**Work request**
The line with "camera: 15 degrees right, 0 degrees up" marks the start; write out that line and all following lines through the end of the listing, exactly.

**Entries provided**
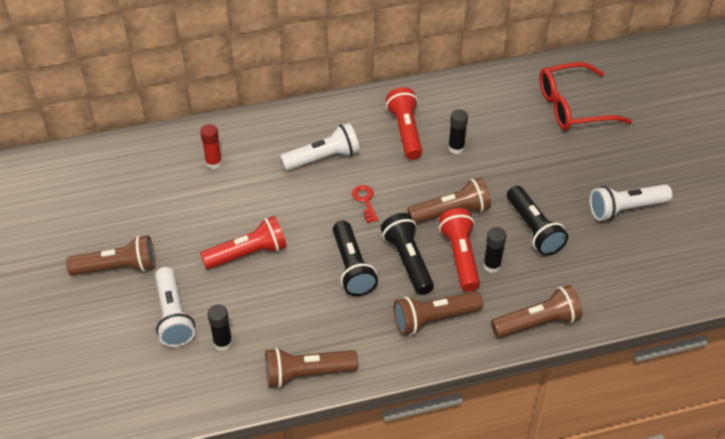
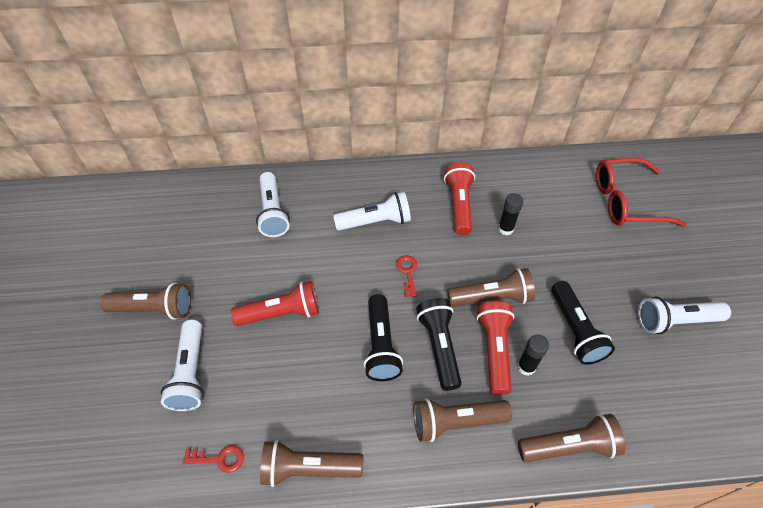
camera: 10 degrees right, 5 degrees up
red glue stick [200,124,222,169] -> white flashlight [256,172,290,237]
black glue stick [207,304,232,351] -> none
none -> red key [182,445,244,473]

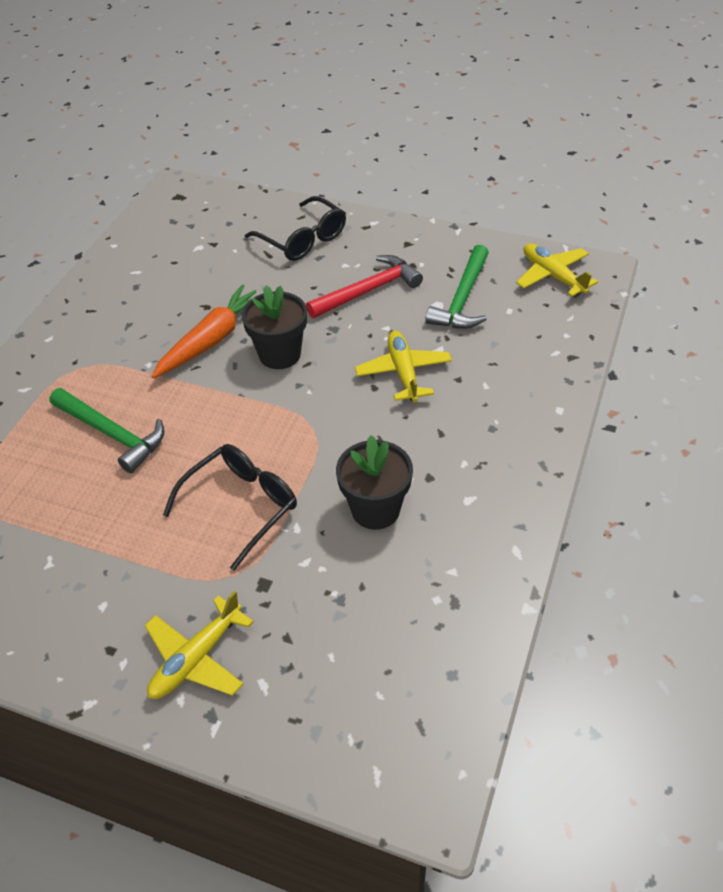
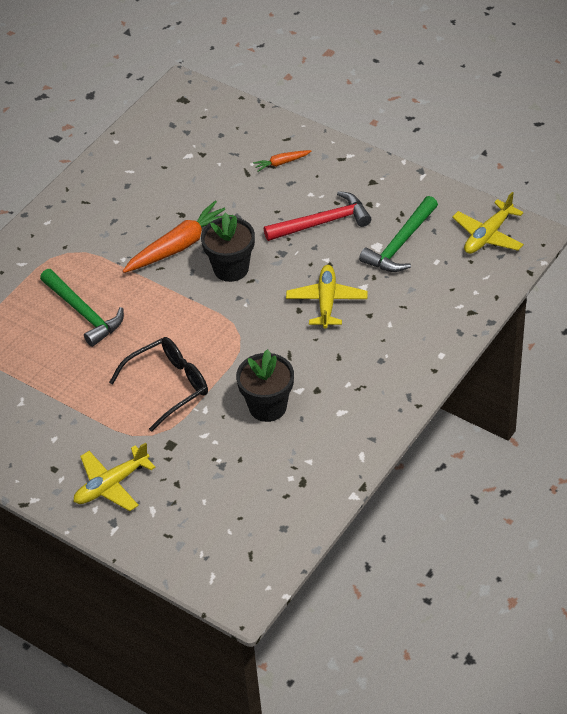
camera: 15 degrees right, 0 degrees up
black glasses [245,196,346,261] -> orange carrot [253,150,311,172]
yellow plane [516,243,598,297] -> yellow plane turned 120 degrees counterclockwise [452,192,524,254]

**The completed task**
camera: 15 degrees right, 0 degrees up
black glasses [245,196,346,261] -> orange carrot [253,150,311,172]
yellow plane [516,243,598,297] -> yellow plane turned 120 degrees counterclockwise [452,192,524,254]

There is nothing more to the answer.